#### SOURCE MATERIAL ####

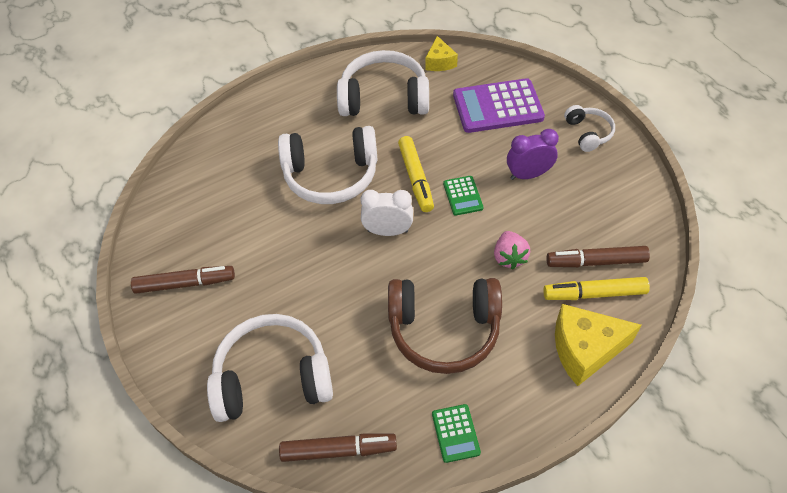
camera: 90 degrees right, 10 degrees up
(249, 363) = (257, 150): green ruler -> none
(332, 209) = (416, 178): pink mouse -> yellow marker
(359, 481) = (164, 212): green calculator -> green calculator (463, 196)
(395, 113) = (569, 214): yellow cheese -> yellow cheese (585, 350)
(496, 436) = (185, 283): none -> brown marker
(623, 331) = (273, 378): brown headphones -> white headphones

####

Produce an exact copy of every line above, with the images left out.

OUTPUT FOR THIS EXERCISE:
camera: 90 degrees right, 10 degrees up
(249, 363) = (257, 150): green ruler -> none
(332, 209) = (416, 178): pink mouse -> yellow marker
(359, 481) = (164, 212): green calculator -> green calculator (463, 196)
(395, 113) = (569, 214): yellow cheese -> yellow cheese (585, 350)
(496, 436) = (185, 283): none -> brown marker
(623, 331) = (273, 378): brown headphones -> white headphones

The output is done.